Content starts

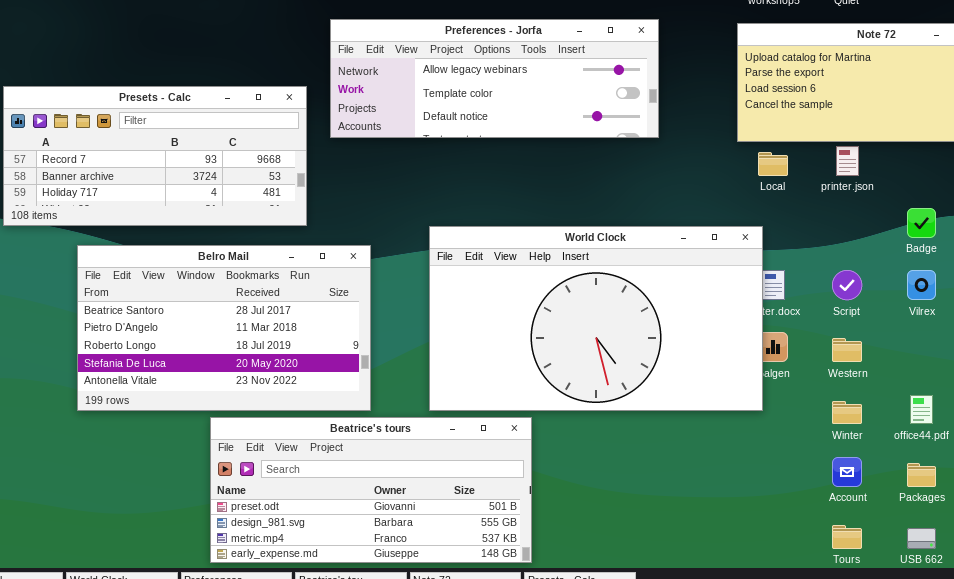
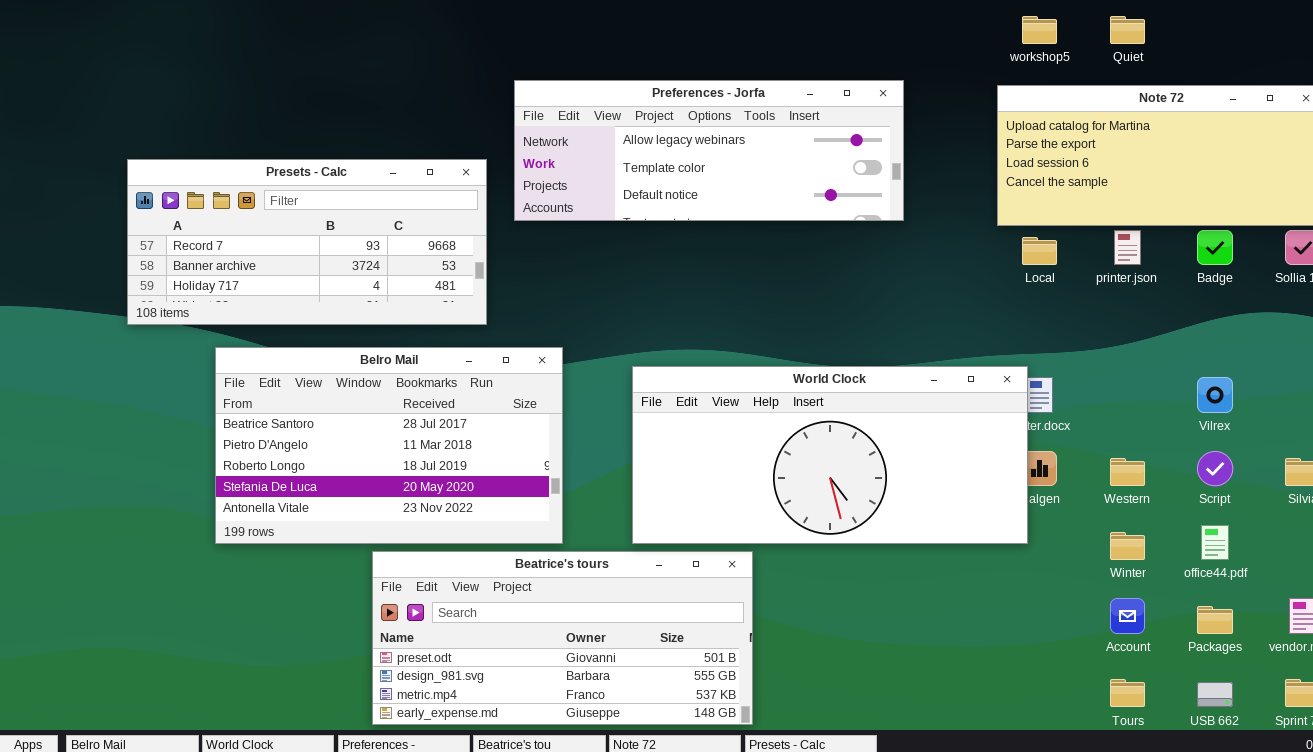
Badge: [907,208,936,238] -> [1197,230,1233,265], moved
World Clock: [429,226,763,411] -> [632,366,1028,544], resized
Script: [832,270,862,300] -> [1197,451,1233,486], moved

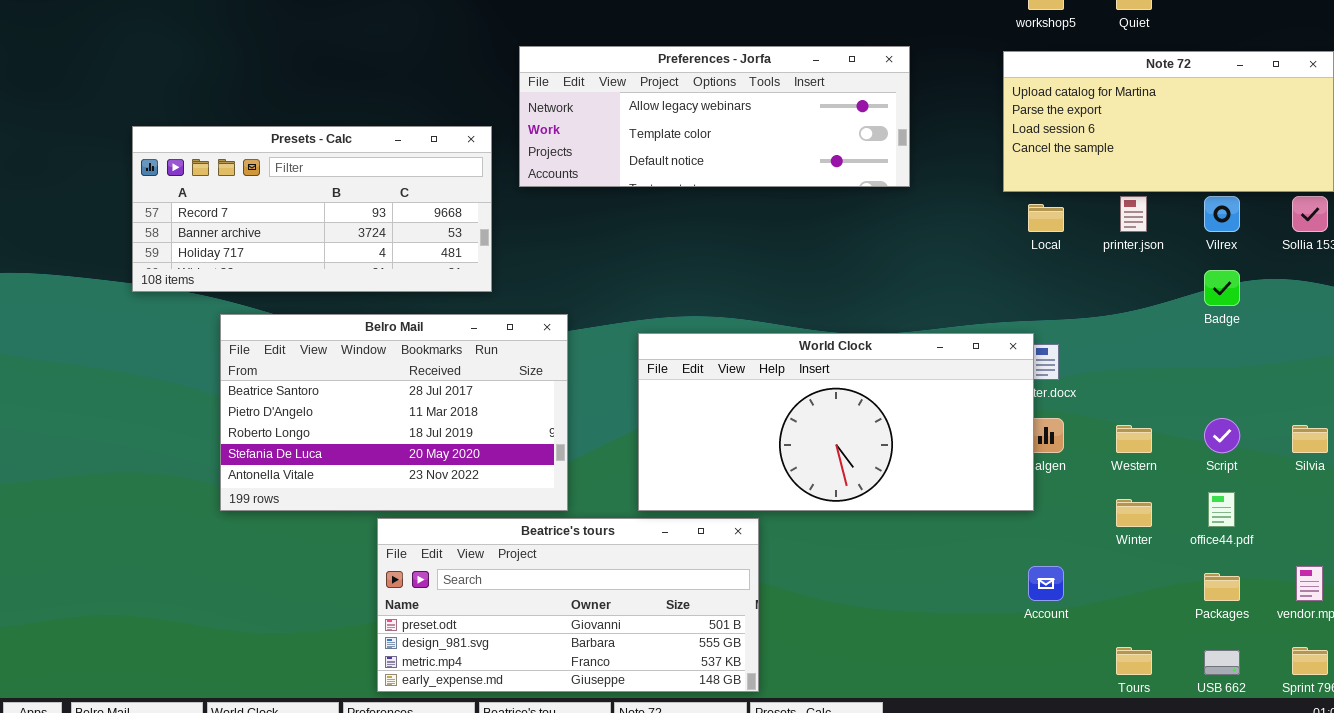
Badge: [1197,230,1233,265] -> [1204,270,1240,306], moved
Vilrex: [1197,377,1233,413] -> [1204,196,1240,232], moved
Account: [1110,598,1145,634] -> [1028,566,1064,601], moved

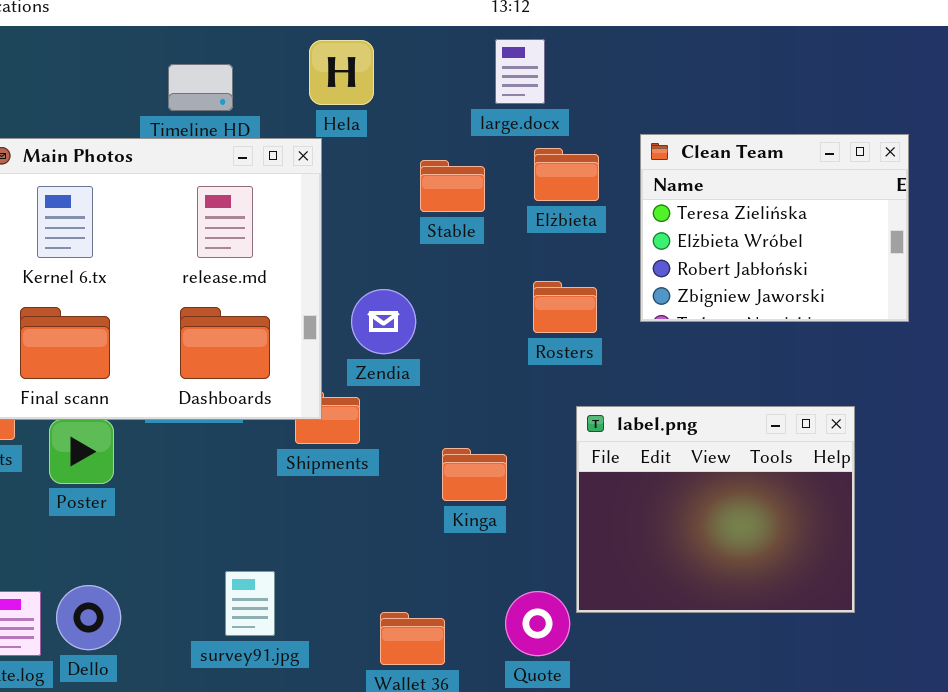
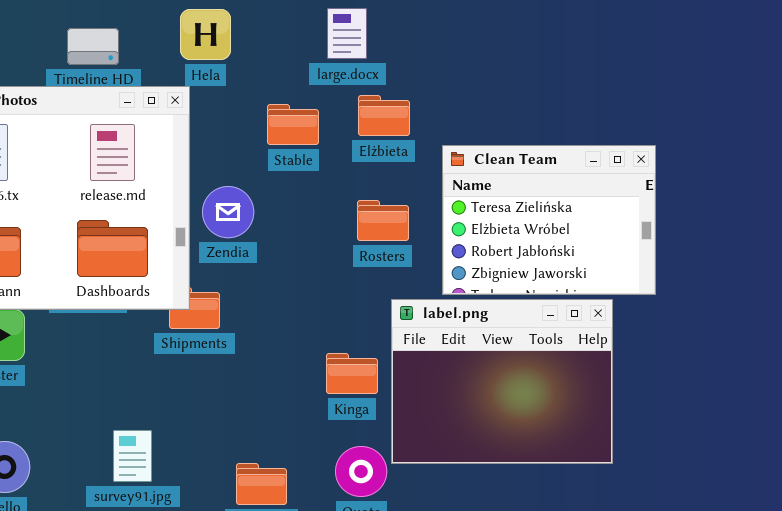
Clean Team: [640,134,909,322] -> [442,145,656,295], moved
Zendia: [351,289,416,354] -> [202,186,254,238], moved
Kinga: [442,448,507,501] -> [326,353,378,394], moved

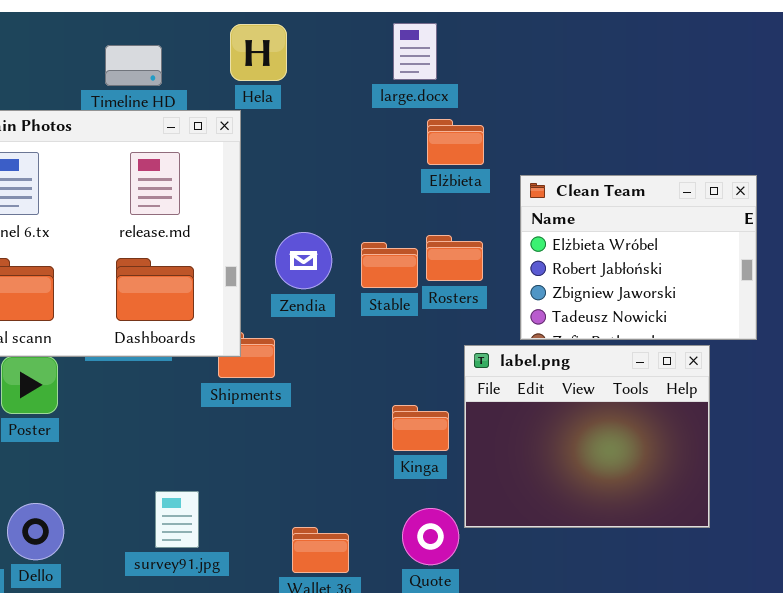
Stable: [267,104,319,145] -> [361,242,418,288], moved
Clean Team: [442,145,656,295] -> [520,175,757,340], scrolled down 1 row
Zendia: [202,186,254,238] -> [275,232,332,289], moved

Content ends

What the task asks >> Output each line of the listing in which the string "Zendia" is found.

Task result >>
Zendia: [351,289,416,354] -> [202,186,254,238], moved
Zendia: [202,186,254,238] -> [275,232,332,289], moved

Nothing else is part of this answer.